**Your assignment:** A complete answer retypes each of the records below precisely and includes none of the pictures.

START Listed records

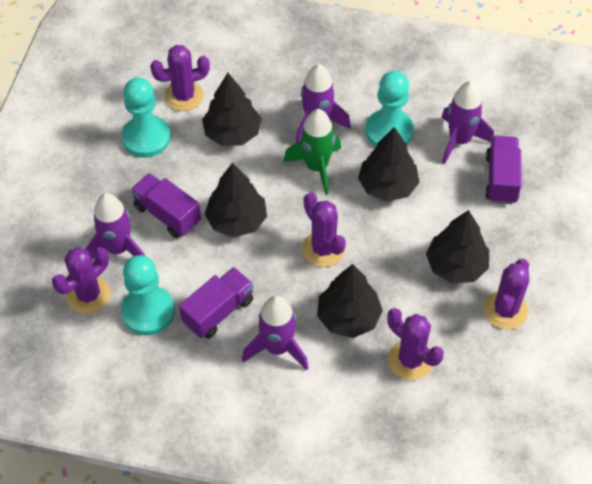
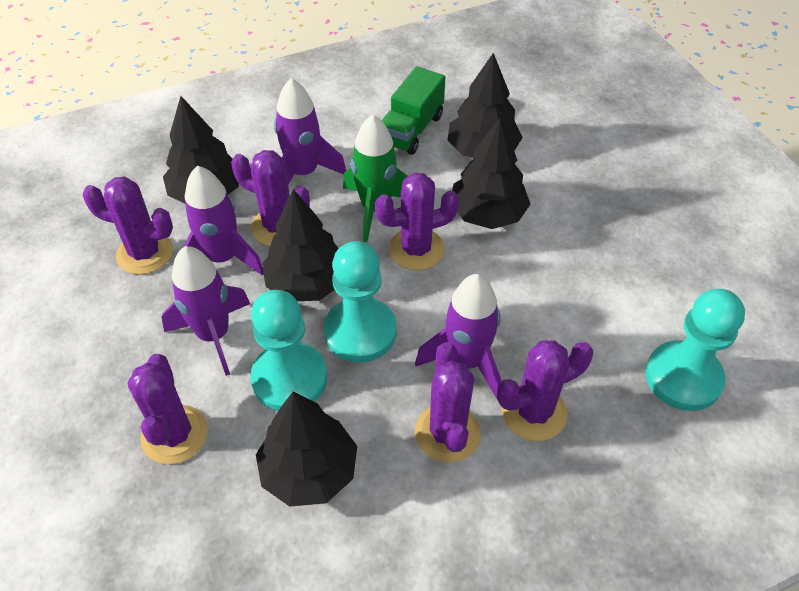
green truck: 0 -> 1
purple cactus: 5 -> 6
purple truck: 3 -> 0

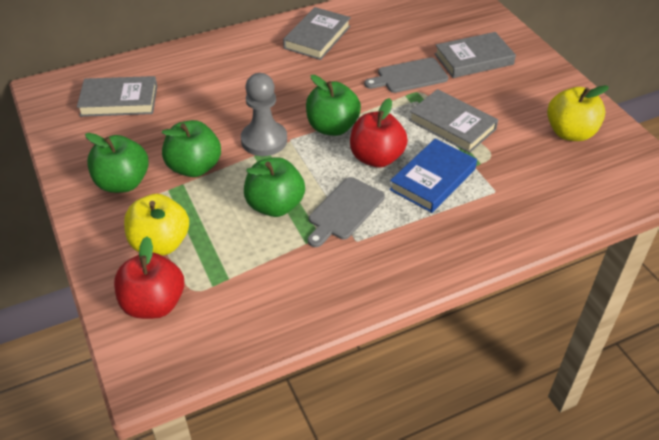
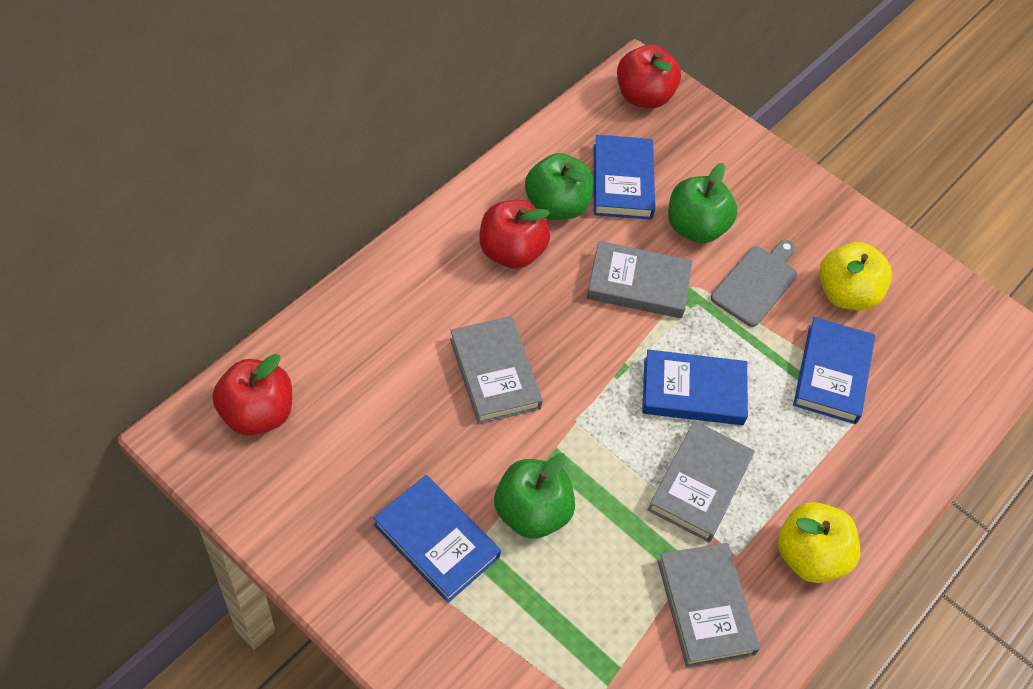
blue book: 1 -> 4
green apple: 4 -> 3
grey cutting board: 2 -> 1
grey pawn: 1 -> 0
red apple: 2 -> 3

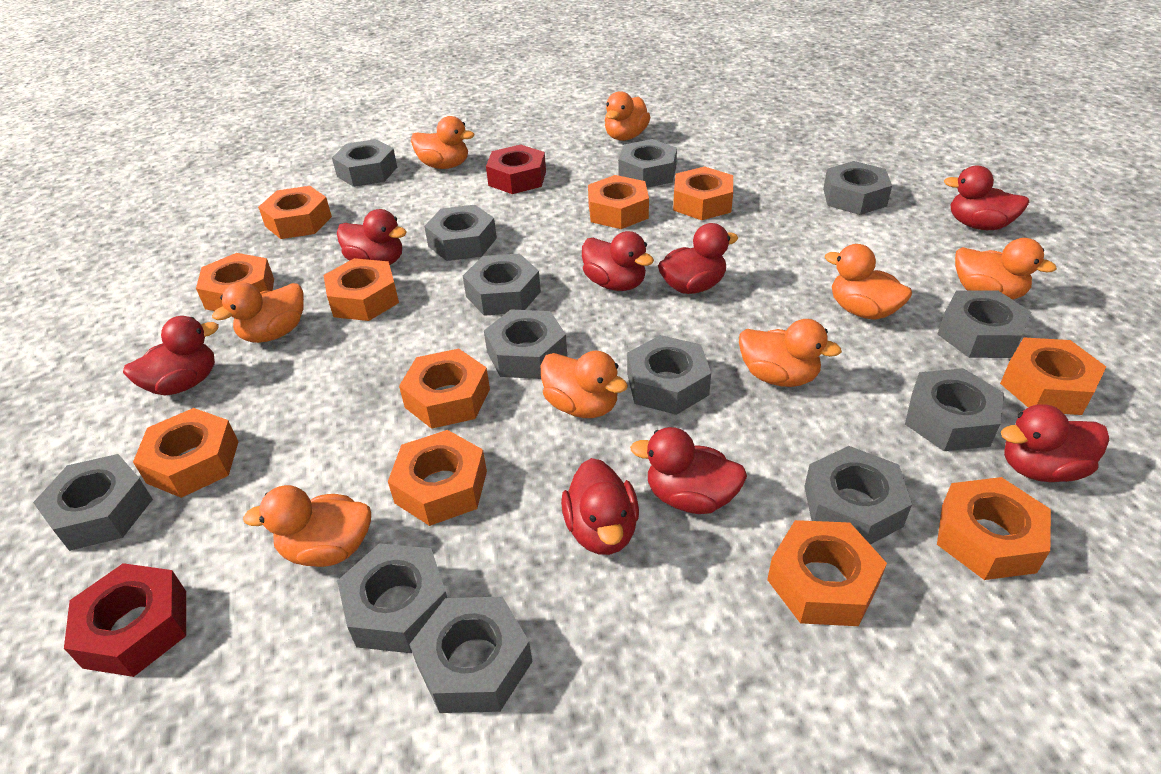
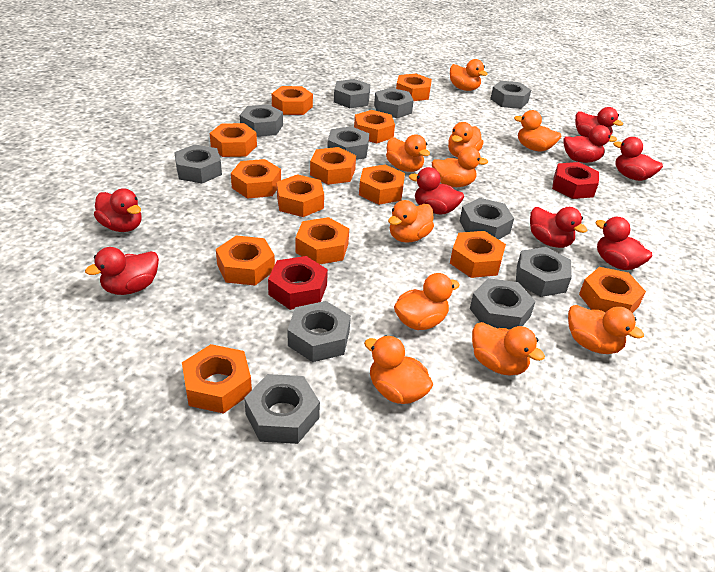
grey nut: 13 -> 11
orange duck: 8 -> 10
orange nut: 11 -> 13

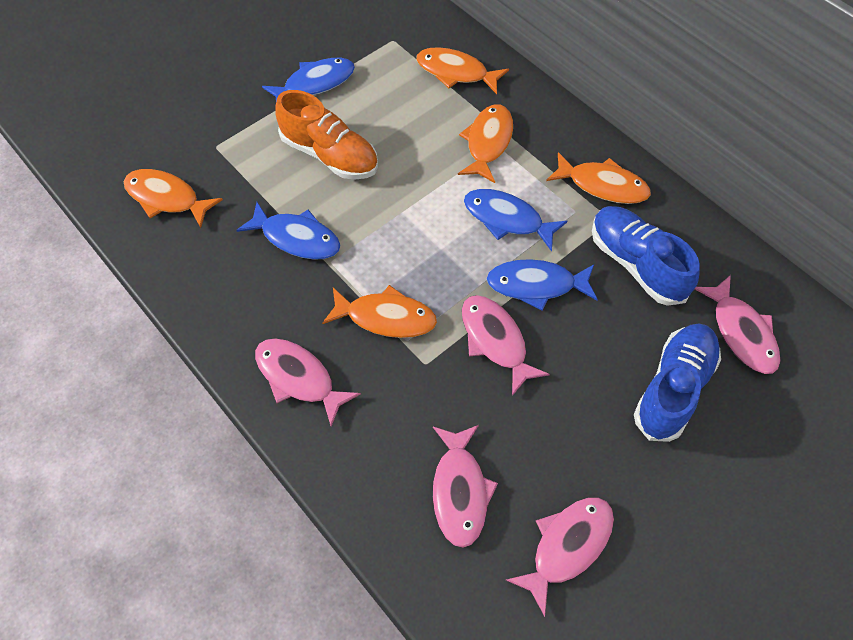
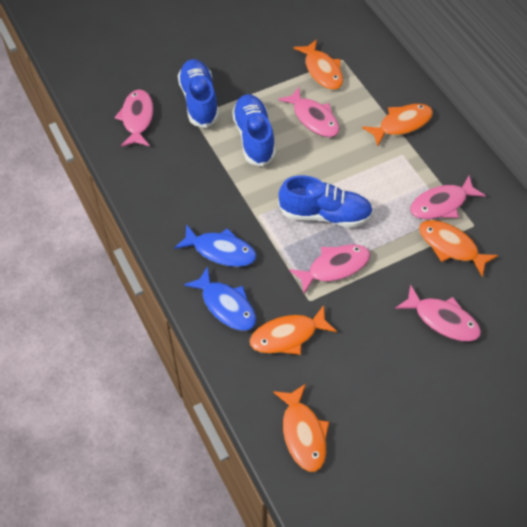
blue fish: 4 -> 2
blue shoe: 2 -> 3
orange shoe: 1 -> 0

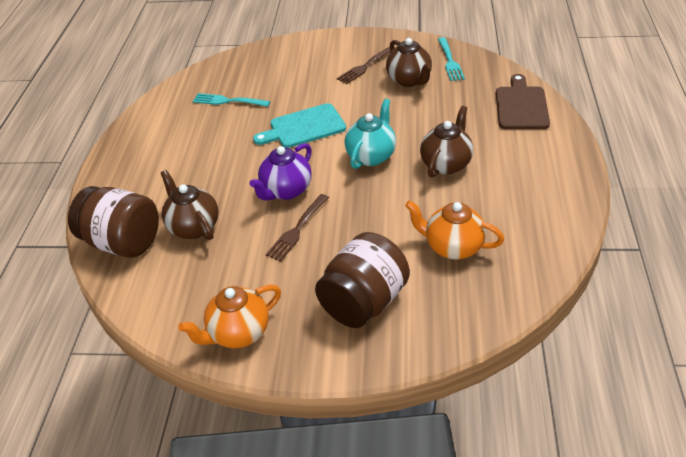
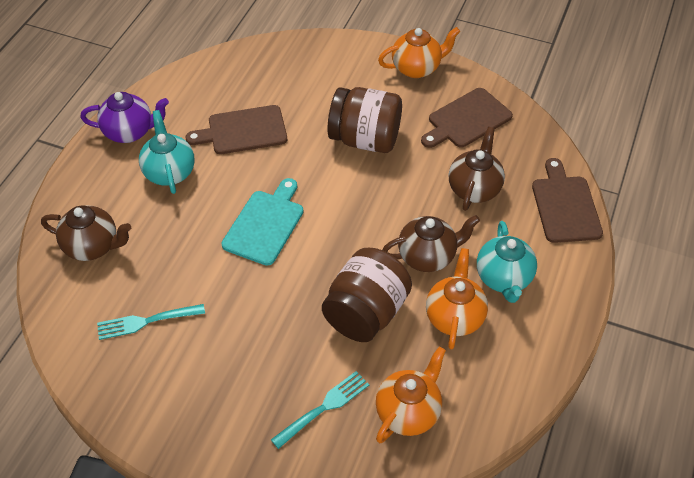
brown cutting board: 1 -> 3
brown fork: 2 -> 0
orange teapot: 2 -> 3
turquoise teapot: 1 -> 2

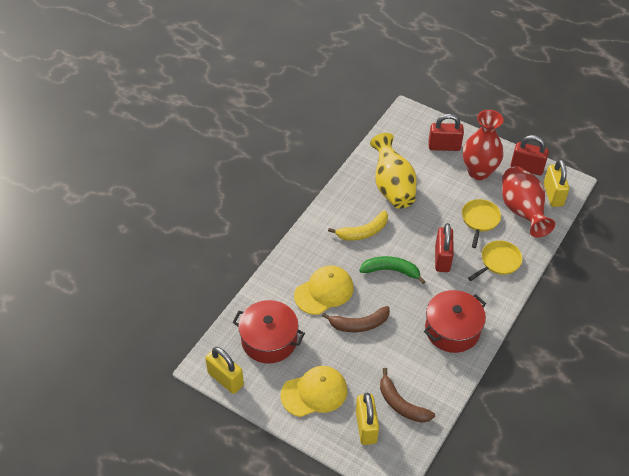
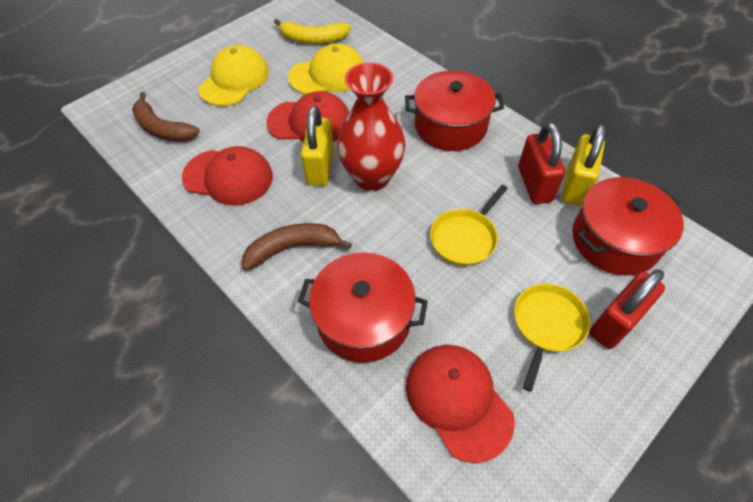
green banana: 1 -> 0
red cap: 0 -> 3
red padlock: 3 -> 2
red pot: 2 -> 3
red vase: 2 -> 1
yellow padlock: 3 -> 2
yellow vase: 1 -> 0

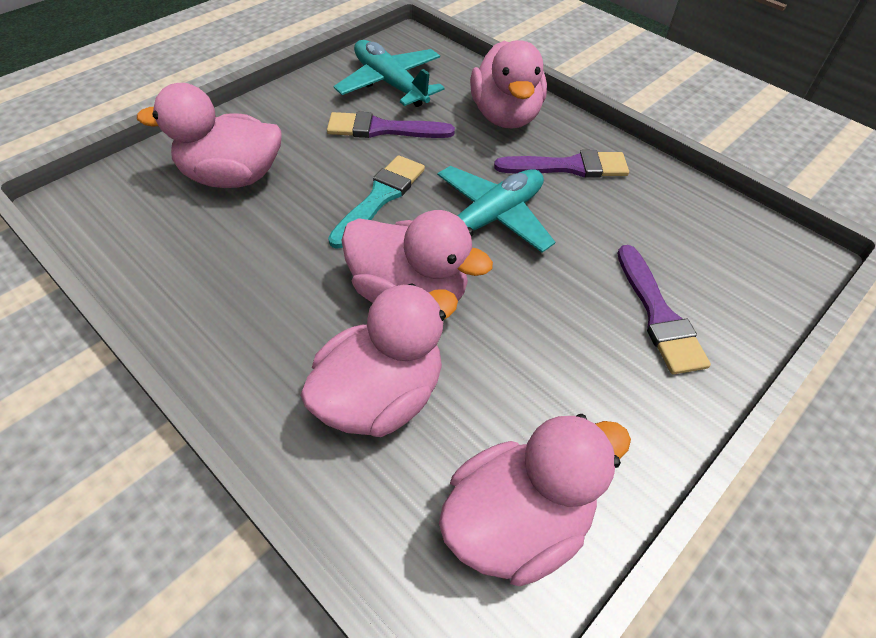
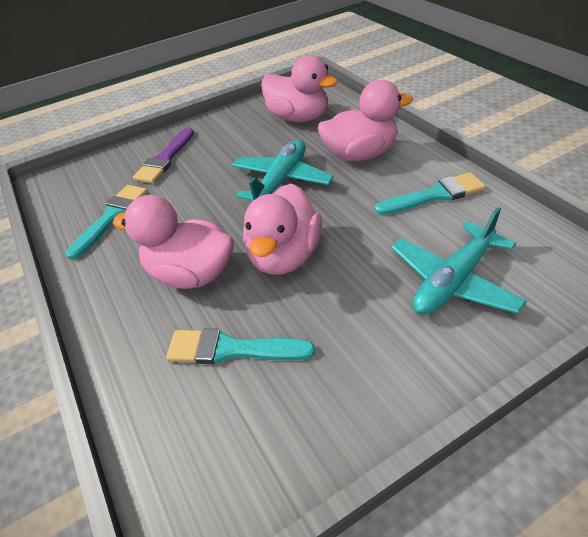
pink duck: 5 -> 4
purple brush: 3 -> 1
turquoise brush: 1 -> 3

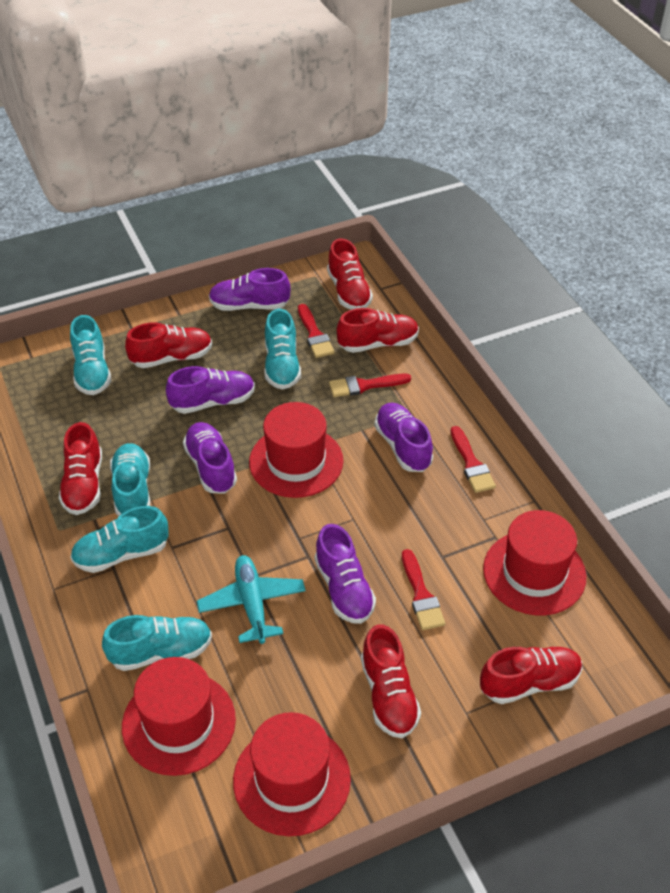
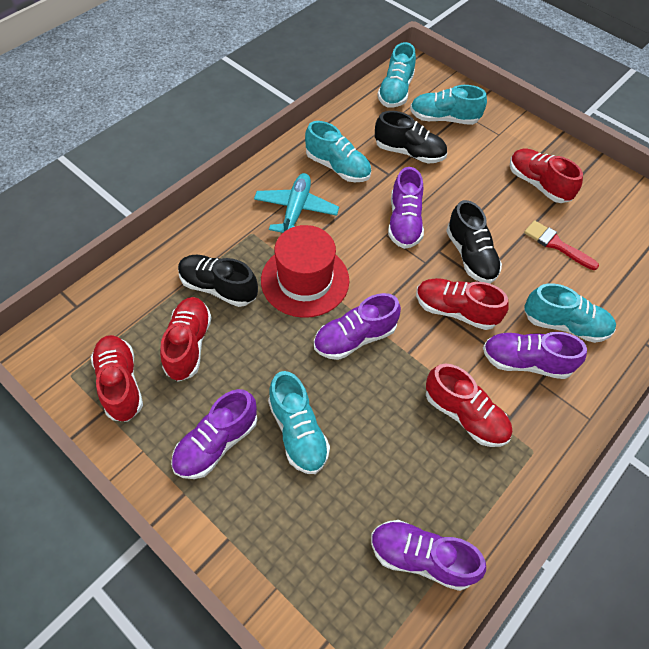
black shoe: 0 -> 3
red brush: 4 -> 1
red hat: 4 -> 1
red shoe: 6 -> 5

END Listed records

**Response below:**
green truck: 0 -> 1
purple cactus: 5 -> 6
purple truck: 3 -> 0

blue book: 1 -> 4
green apple: 4 -> 3
grey cutting board: 2 -> 1
grey pawn: 1 -> 0
red apple: 2 -> 3

grey nut: 13 -> 11
orange duck: 8 -> 10
orange nut: 11 -> 13

blue fish: 4 -> 2
blue shoe: 2 -> 3
orange shoe: 1 -> 0

brown cutting board: 1 -> 3
brown fork: 2 -> 0
orange teapot: 2 -> 3
turquoise teapot: 1 -> 2

green banana: 1 -> 0
red cap: 0 -> 3
red padlock: 3 -> 2
red pot: 2 -> 3
red vase: 2 -> 1
yellow padlock: 3 -> 2
yellow vase: 1 -> 0

pink duck: 5 -> 4
purple brush: 3 -> 1
turquoise brush: 1 -> 3

black shoe: 0 -> 3
red brush: 4 -> 1
red hat: 4 -> 1
red shoe: 6 -> 5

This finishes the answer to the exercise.